# [About this exercise]
Lines in the listing below that hold "AGND" are the ones to copy.

====== Exercise material

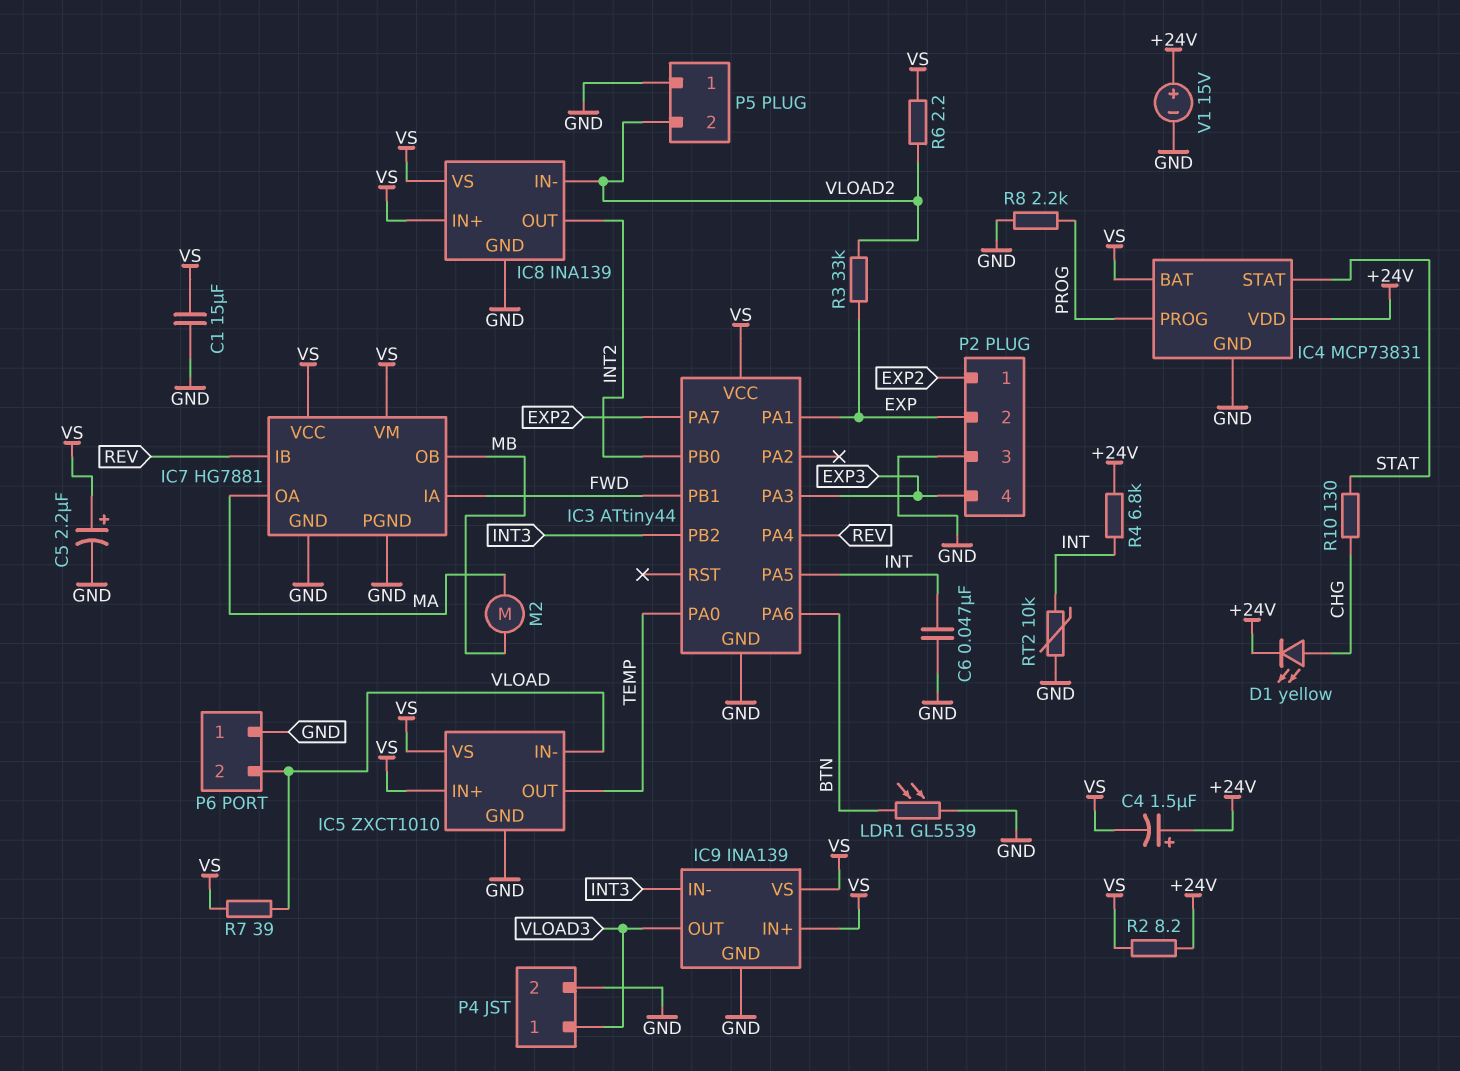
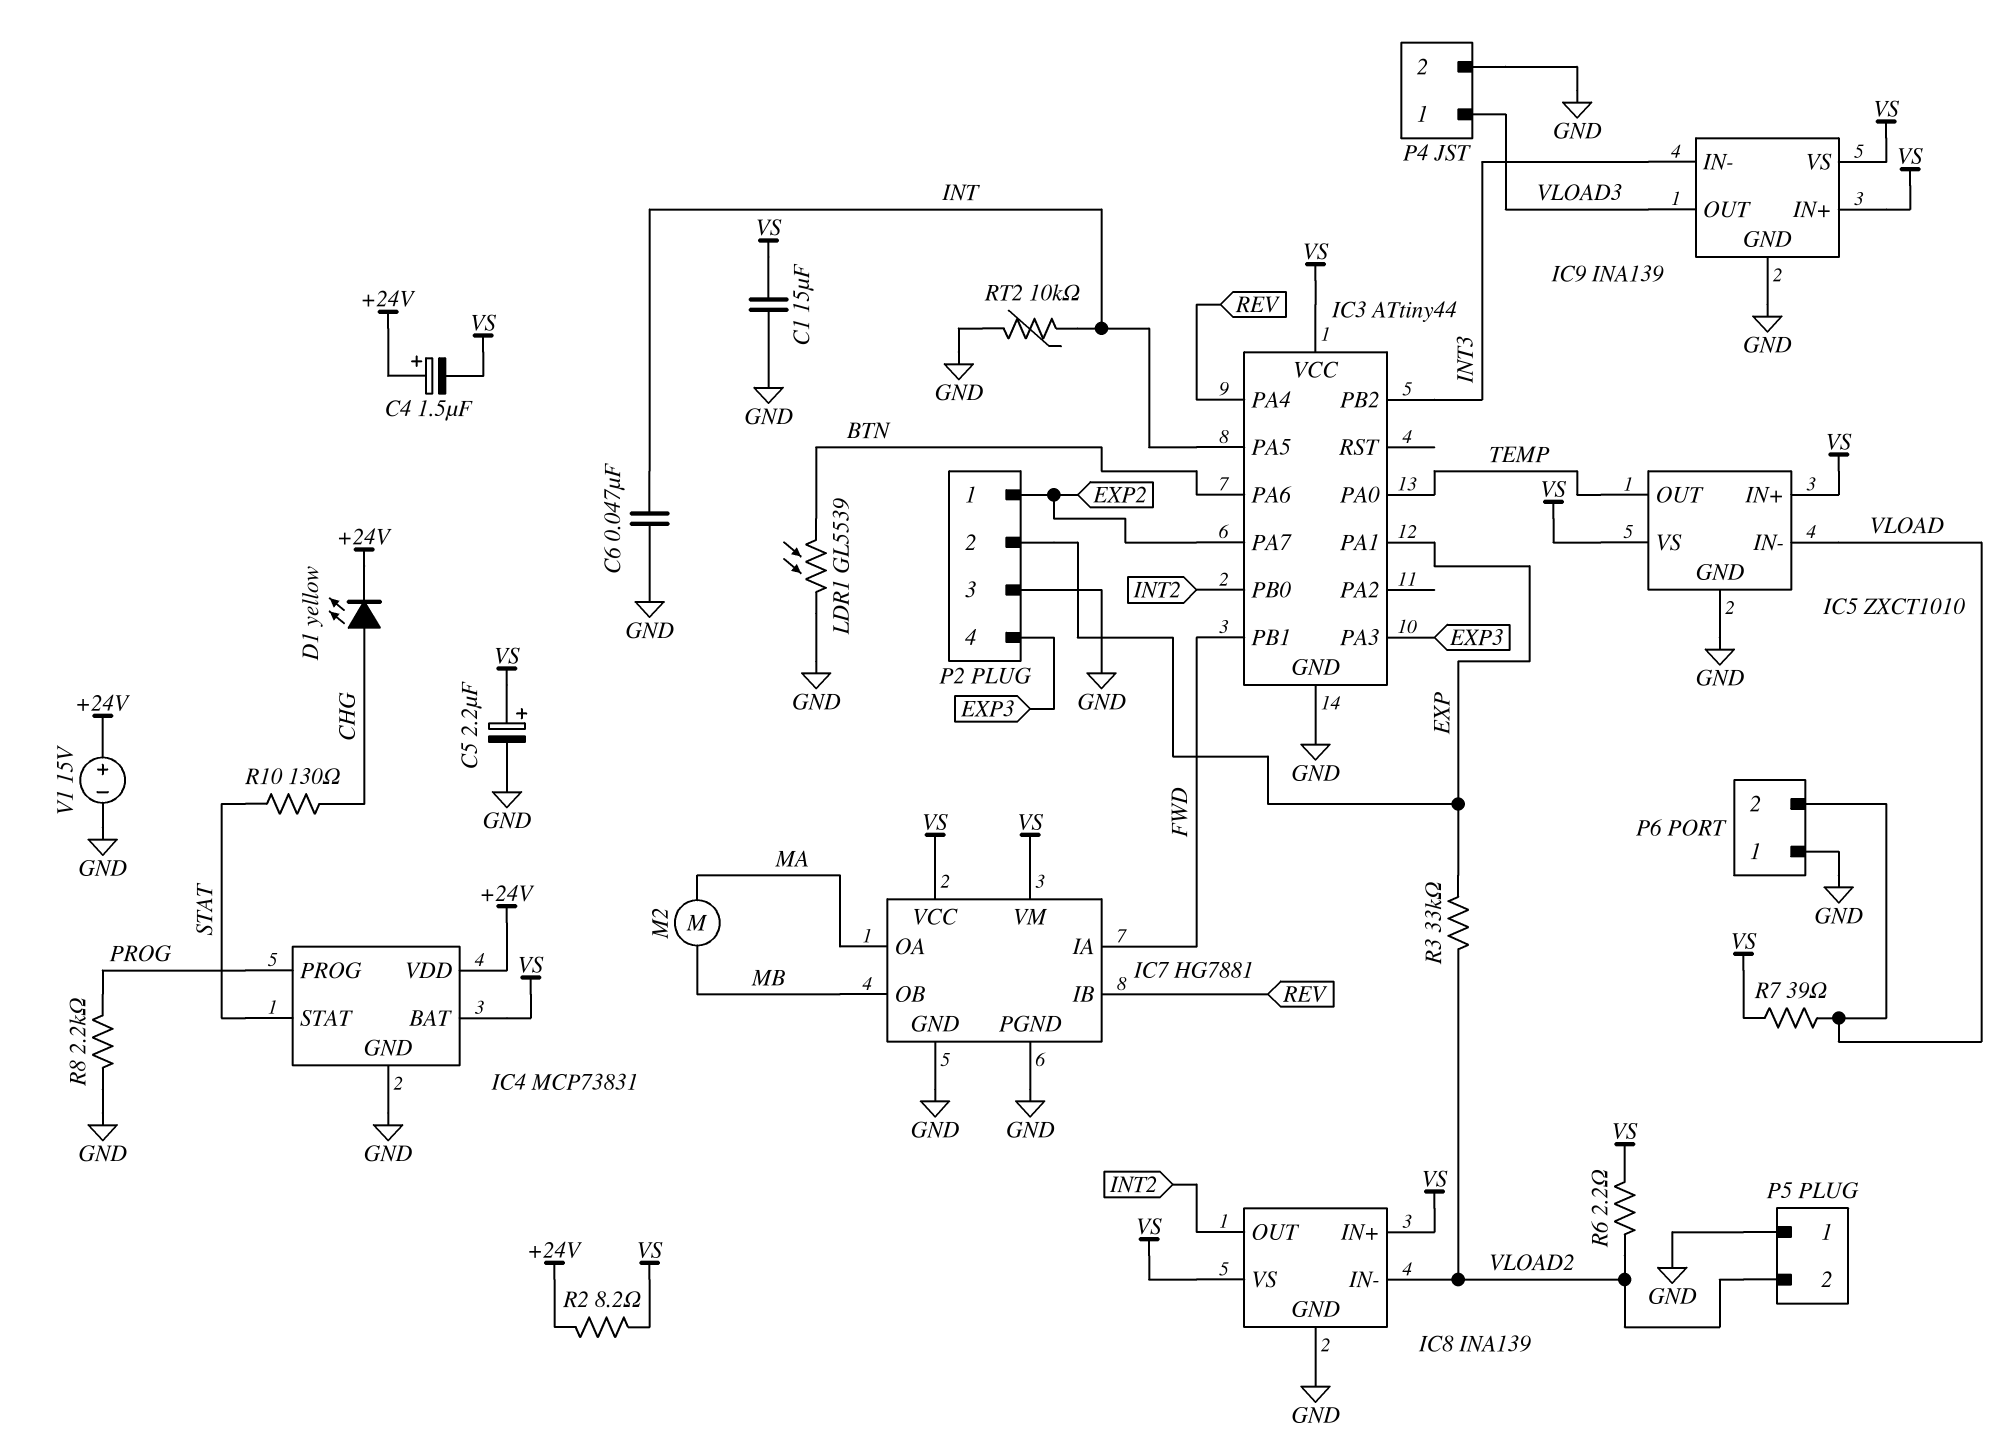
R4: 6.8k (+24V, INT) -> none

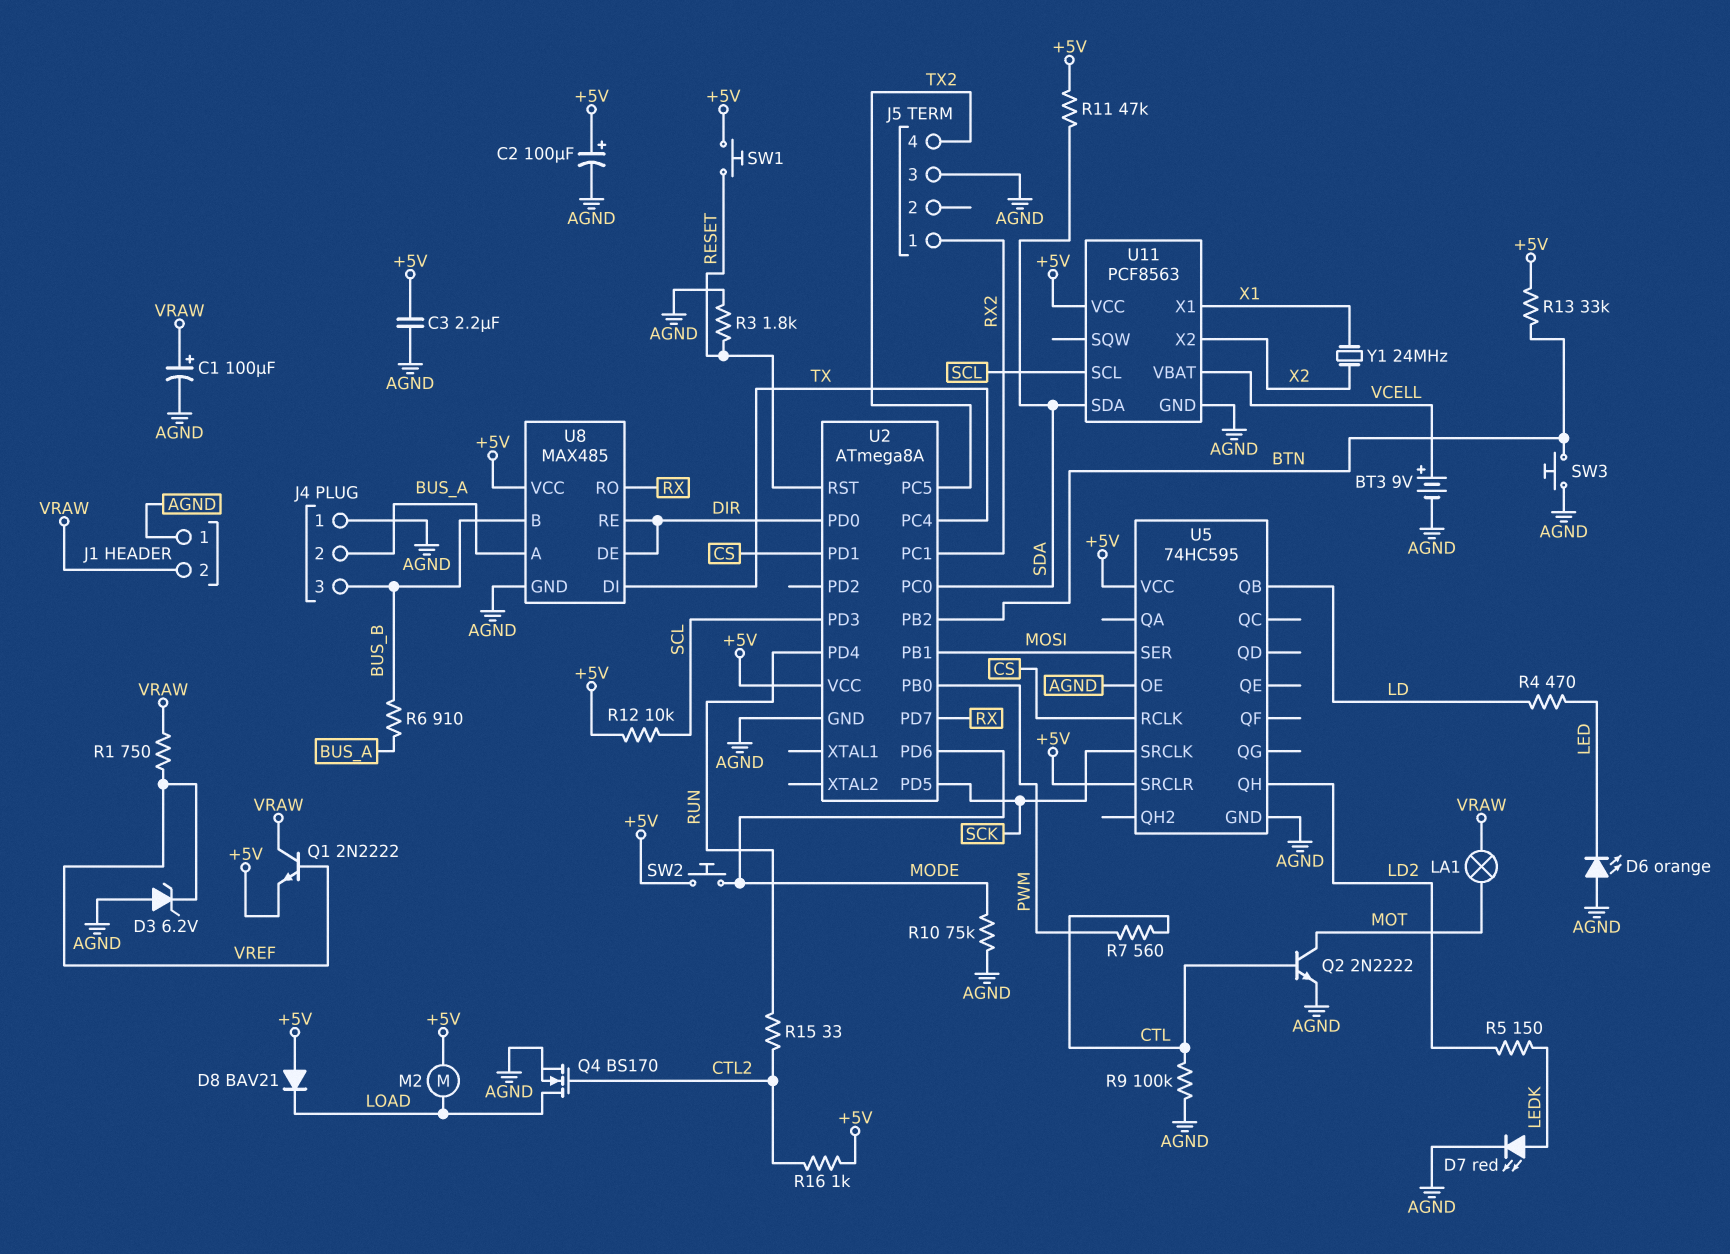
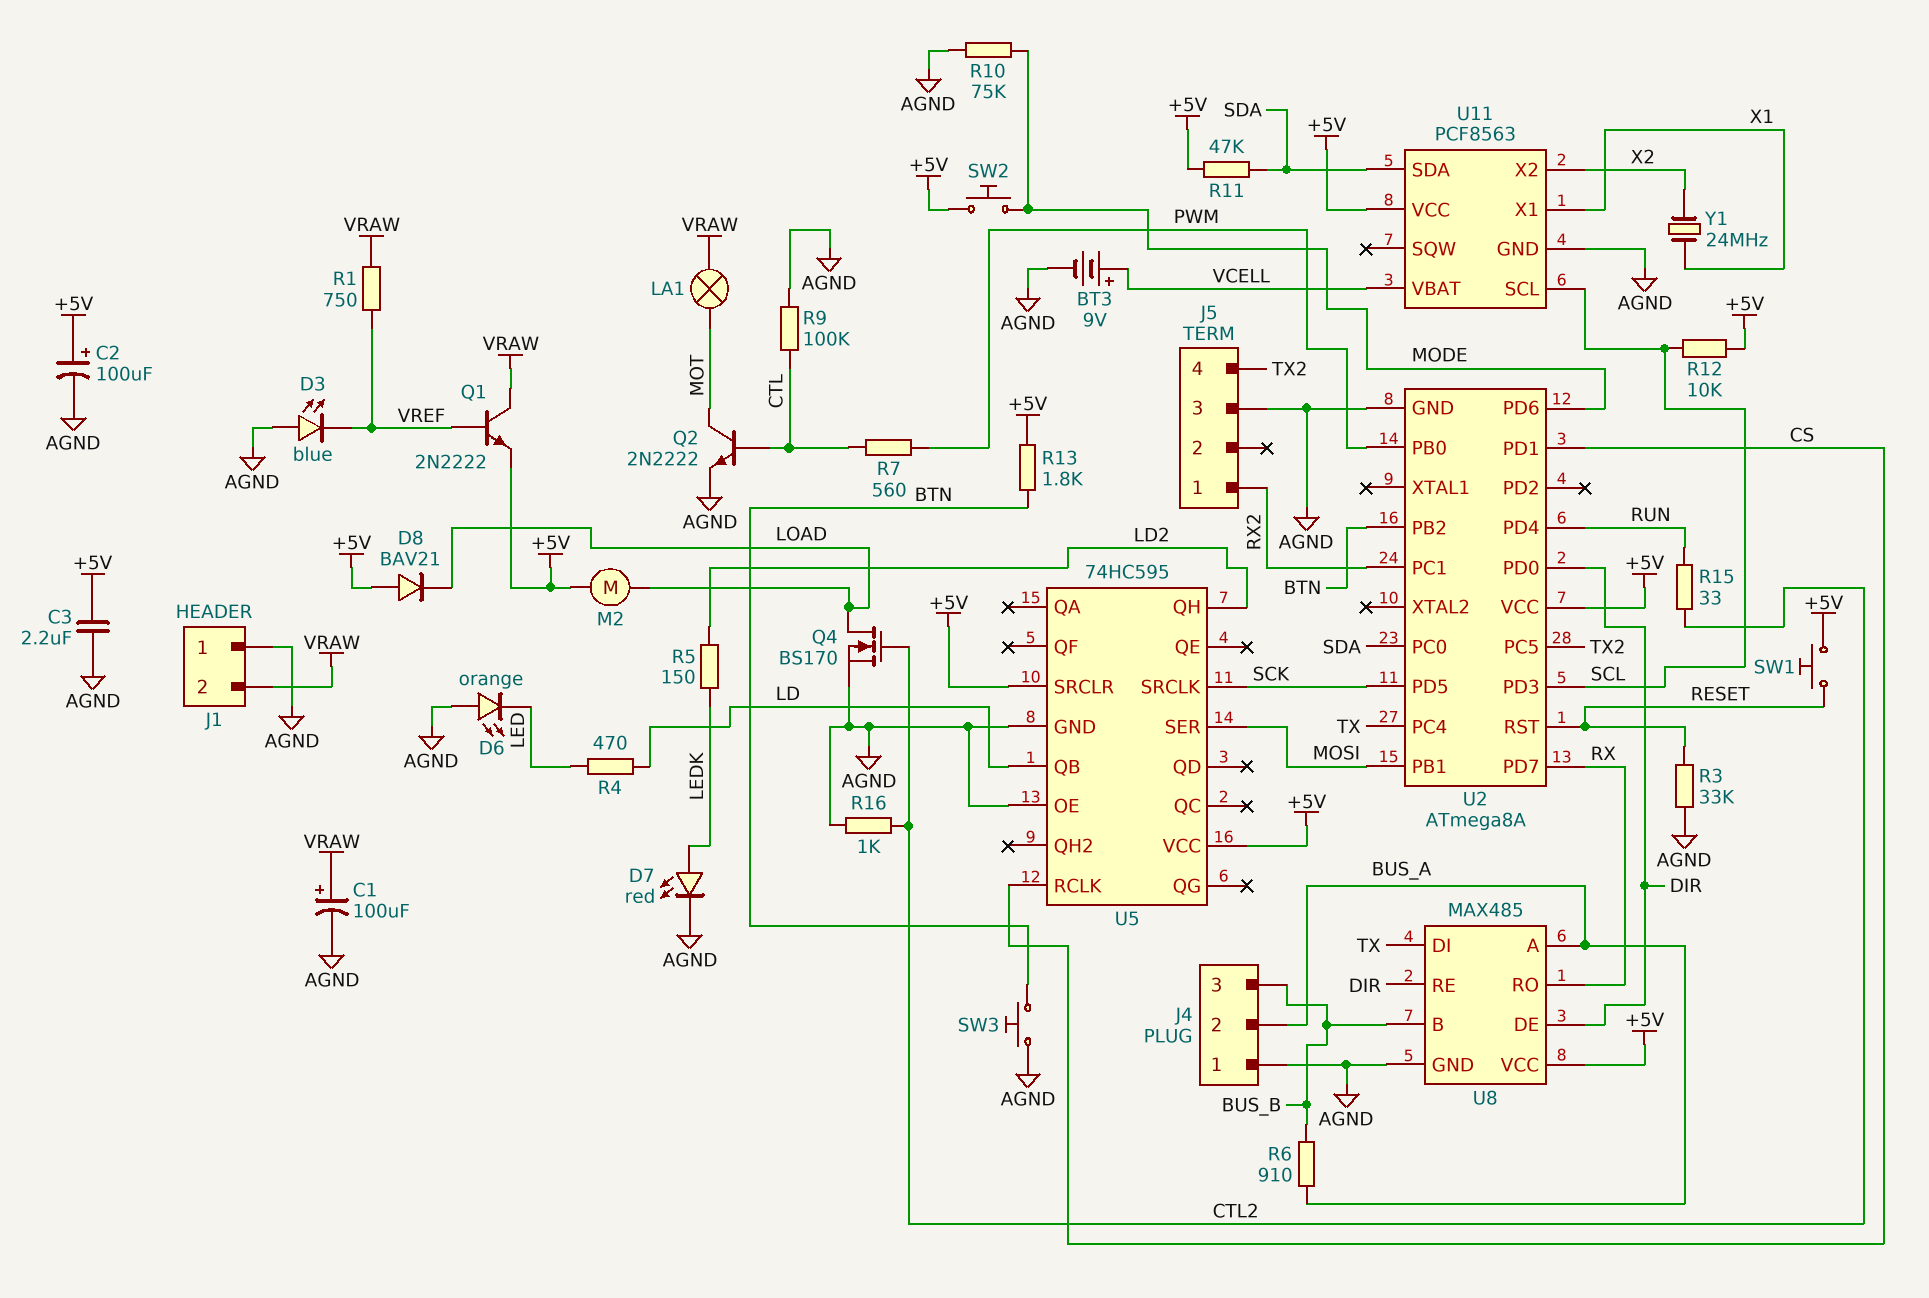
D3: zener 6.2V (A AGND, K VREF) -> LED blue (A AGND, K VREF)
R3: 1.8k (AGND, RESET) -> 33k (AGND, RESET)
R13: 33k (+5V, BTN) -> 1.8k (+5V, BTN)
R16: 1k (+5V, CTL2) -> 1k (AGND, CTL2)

============

# [Result below]
D3: zener 6.2V (A AGND, K VREF) -> LED blue (A AGND, K VREF)
R3: 1.8k (AGND, RESET) -> 33k (AGND, RESET)
R16: 1k (+5V, CTL2) -> 1k (AGND, CTL2)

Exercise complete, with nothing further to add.